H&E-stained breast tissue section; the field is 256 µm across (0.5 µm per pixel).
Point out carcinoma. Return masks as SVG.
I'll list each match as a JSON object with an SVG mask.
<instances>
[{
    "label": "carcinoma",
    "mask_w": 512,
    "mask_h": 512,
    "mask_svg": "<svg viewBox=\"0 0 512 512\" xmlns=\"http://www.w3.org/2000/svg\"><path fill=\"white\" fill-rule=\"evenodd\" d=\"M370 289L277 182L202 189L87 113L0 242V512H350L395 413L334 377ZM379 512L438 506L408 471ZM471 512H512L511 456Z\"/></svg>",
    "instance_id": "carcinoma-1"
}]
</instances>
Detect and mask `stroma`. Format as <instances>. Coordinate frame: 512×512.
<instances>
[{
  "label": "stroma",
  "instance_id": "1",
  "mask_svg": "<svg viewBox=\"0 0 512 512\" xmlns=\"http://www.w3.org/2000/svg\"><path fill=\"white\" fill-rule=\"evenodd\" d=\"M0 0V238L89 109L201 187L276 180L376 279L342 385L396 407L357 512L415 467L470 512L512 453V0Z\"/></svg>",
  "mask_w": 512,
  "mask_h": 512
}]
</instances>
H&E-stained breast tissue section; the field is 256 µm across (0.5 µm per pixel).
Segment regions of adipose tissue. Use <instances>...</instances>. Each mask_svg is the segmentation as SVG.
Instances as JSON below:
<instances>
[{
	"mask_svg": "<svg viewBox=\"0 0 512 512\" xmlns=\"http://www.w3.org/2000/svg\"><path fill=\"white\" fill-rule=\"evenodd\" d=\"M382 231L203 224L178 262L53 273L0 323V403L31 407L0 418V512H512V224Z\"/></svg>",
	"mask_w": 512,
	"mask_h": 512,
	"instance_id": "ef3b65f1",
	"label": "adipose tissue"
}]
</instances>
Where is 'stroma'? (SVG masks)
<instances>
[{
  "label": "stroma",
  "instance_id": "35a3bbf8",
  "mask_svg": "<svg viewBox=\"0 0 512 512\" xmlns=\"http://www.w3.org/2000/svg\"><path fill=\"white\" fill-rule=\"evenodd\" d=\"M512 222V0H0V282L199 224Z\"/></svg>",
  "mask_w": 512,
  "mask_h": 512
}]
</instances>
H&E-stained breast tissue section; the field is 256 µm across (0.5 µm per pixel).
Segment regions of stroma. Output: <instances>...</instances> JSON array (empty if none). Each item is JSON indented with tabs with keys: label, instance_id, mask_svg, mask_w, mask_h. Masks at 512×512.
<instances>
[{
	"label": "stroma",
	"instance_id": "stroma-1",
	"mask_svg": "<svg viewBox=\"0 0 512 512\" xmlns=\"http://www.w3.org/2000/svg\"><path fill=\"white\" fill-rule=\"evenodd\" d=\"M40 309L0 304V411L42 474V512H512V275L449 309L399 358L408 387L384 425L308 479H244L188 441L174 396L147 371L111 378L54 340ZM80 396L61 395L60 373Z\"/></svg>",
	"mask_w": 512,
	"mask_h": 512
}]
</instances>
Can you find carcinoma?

■ ■ ■ ■ ■

== The task ==
Write out all of the records once more, exactly.

== Full output ==
H&E-stained breast tissue section; the field is 256 µm across (0.5 µm per pixel).
Point out carcinoma. Return masks as SVG.
I'll list each match as a JSON object with an SVG mask.
<instances>
[{
    "label": "carcinoma",
    "mask_w": 512,
    "mask_h": 512,
    "mask_svg": "<svg viewBox=\"0 0 512 512\" xmlns=\"http://www.w3.org/2000/svg\"><path fill=\"white\" fill-rule=\"evenodd\" d=\"M370 289L277 182L202 189L87 113L0 242V512H350L395 413L334 377ZM379 512L438 506L408 471ZM471 512H512L511 456Z\"/></svg>",
    "instance_id": "carcinoma-1"
}]
</instances>
Detect and mask `stroma`. Format as <instances>. Coordinate frame: 512×512.
<instances>
[{
  "label": "stroma",
  "instance_id": "1",
  "mask_svg": "<svg viewBox=\"0 0 512 512\" xmlns=\"http://www.w3.org/2000/svg\"><path fill=\"white\" fill-rule=\"evenodd\" d=\"M0 0V238L89 109L201 187L276 180L376 279L342 385L396 407L357 512L415 467L470 512L512 453V0Z\"/></svg>",
  "mask_w": 512,
  "mask_h": 512
}]
</instances>
H&E-stained breast tissue section; the field is 256 µm across (0.5 µm per pixel).
Segment regions of adipose tissue. Use <instances>...</instances>. Each mask_svg is the segmentation as SVG.
Instances as JSON below:
<instances>
[{
	"mask_svg": "<svg viewBox=\"0 0 512 512\" xmlns=\"http://www.w3.org/2000/svg\"><path fill=\"white\" fill-rule=\"evenodd\" d=\"M382 231L203 224L178 262L53 273L0 323V403L31 407L0 418V512H512V224Z\"/></svg>",
	"mask_w": 512,
	"mask_h": 512,
	"instance_id": "ef3b65f1",
	"label": "adipose tissue"
}]
</instances>
Where is 'stroma'? (SVG masks)
<instances>
[{
  "label": "stroma",
  "instance_id": "35a3bbf8",
  "mask_svg": "<svg viewBox=\"0 0 512 512\" xmlns=\"http://www.w3.org/2000/svg\"><path fill=\"white\" fill-rule=\"evenodd\" d=\"M512 222V0H0V282L199 224Z\"/></svg>",
  "mask_w": 512,
  "mask_h": 512
}]
</instances>
H&E-stained breast tissue section; the field is 256 µm across (0.5 µm per pixel).
Segment regions of stroma. Output: <instances>...</instances> JSON array (empty if none). Each item is JSON indented with tabs with keys: label, instance_id, mask_svg, mask_w, mask_h. Masks at 512×512.
<instances>
[{
	"label": "stroma",
	"instance_id": "stroma-1",
	"mask_svg": "<svg viewBox=\"0 0 512 512\" xmlns=\"http://www.w3.org/2000/svg\"><path fill=\"white\" fill-rule=\"evenodd\" d=\"M40 309L0 304V411L42 474V512H512V275L449 309L399 358L408 387L384 425L308 479H244L188 441L174 396L147 371L111 378L54 340ZM80 396L61 395L60 373Z\"/></svg>",
	"mask_w": 512,
	"mask_h": 512
}]
</instances>
Can you find carcinoma?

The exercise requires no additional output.